**Work to be completed**
Output the entries as they appear, skipping images.

**Records for processing**
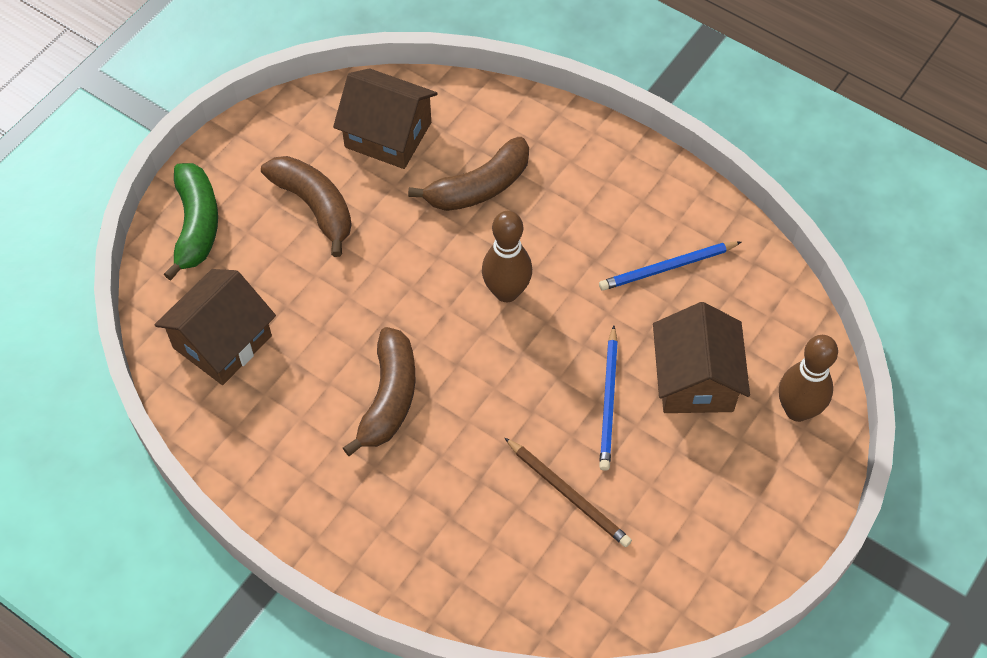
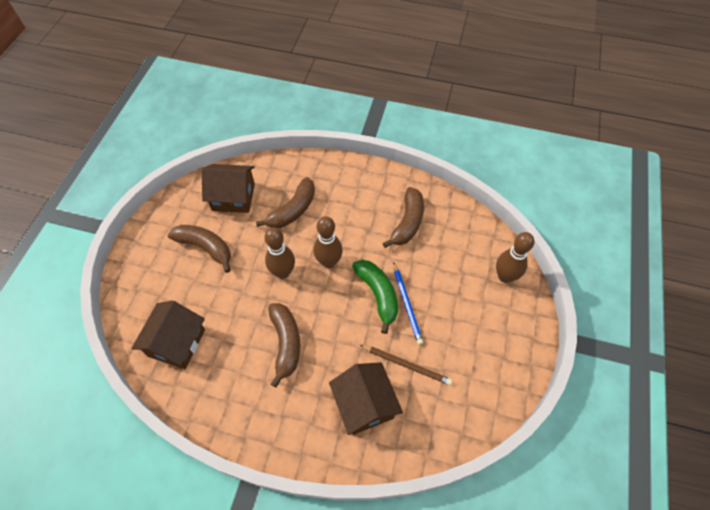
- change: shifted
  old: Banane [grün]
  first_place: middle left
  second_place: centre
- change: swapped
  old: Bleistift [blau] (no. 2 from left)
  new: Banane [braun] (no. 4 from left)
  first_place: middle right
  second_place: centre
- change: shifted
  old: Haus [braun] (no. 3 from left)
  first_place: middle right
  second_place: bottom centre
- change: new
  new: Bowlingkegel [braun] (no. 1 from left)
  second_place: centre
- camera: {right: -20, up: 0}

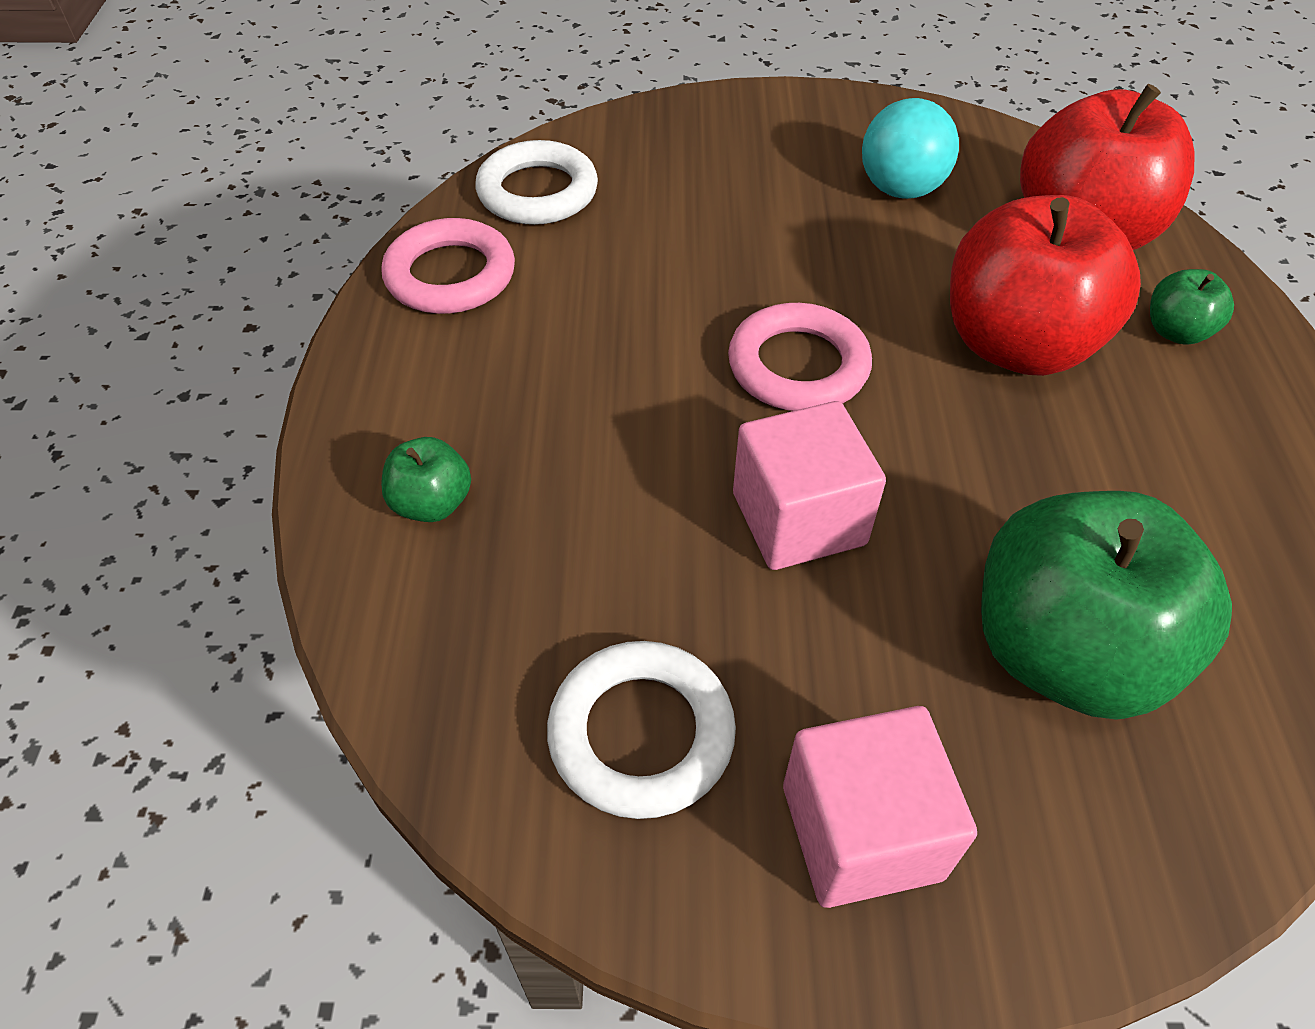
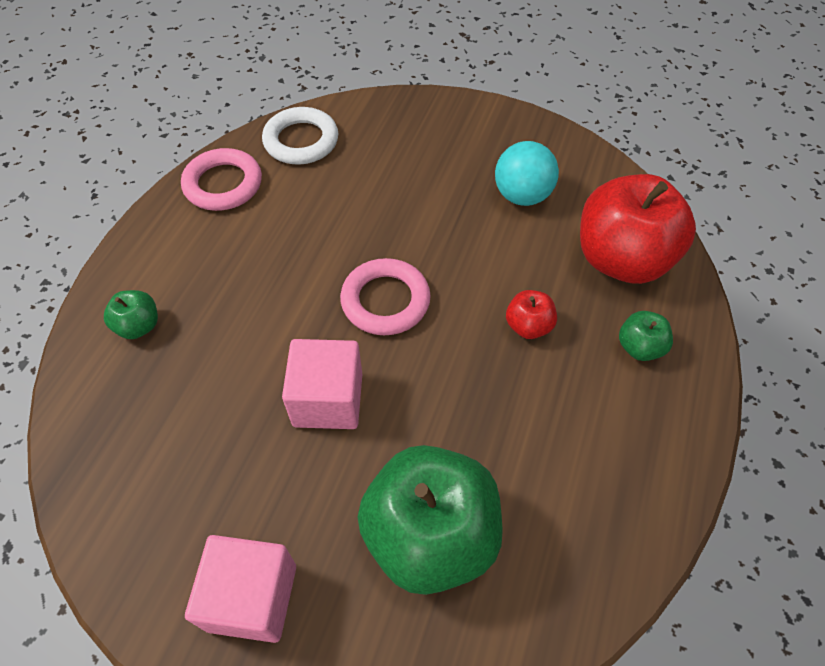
- change: gone
  old: Ring [weiß] (no. 2 from left)
  first_place: bottom centre
- change: scaled
  old: Apfel [rot] (no. 1 from left)
  first_place: top right
  second_place: centre
  factor: 0.44
- camera: {right: 20, up: 5}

**Answer space**
- change: shifted
  old: Banane [grün]
  first_place: middle left
  second_place: centre
- change: swapped
  old: Bleistift [blau] (no. 2 from left)
  new: Banane [braun] (no. 4 from left)
  first_place: middle right
  second_place: centre
- change: shifted
  old: Haus [braun] (no. 3 from left)
  first_place: middle right
  second_place: bottom centre
- change: new
  new: Bowlingkegel [braun] (no. 1 from left)
  second_place: centre
- camera: {right: -20, up: 0}

- change: gone
  old: Ring [weiß] (no. 2 from left)
  first_place: bottom centre
- change: scaled
  old: Apfel [rot] (no. 1 from left)
  first_place: top right
  second_place: centre
  factor: 0.44
- camera: {right: 20, up: 5}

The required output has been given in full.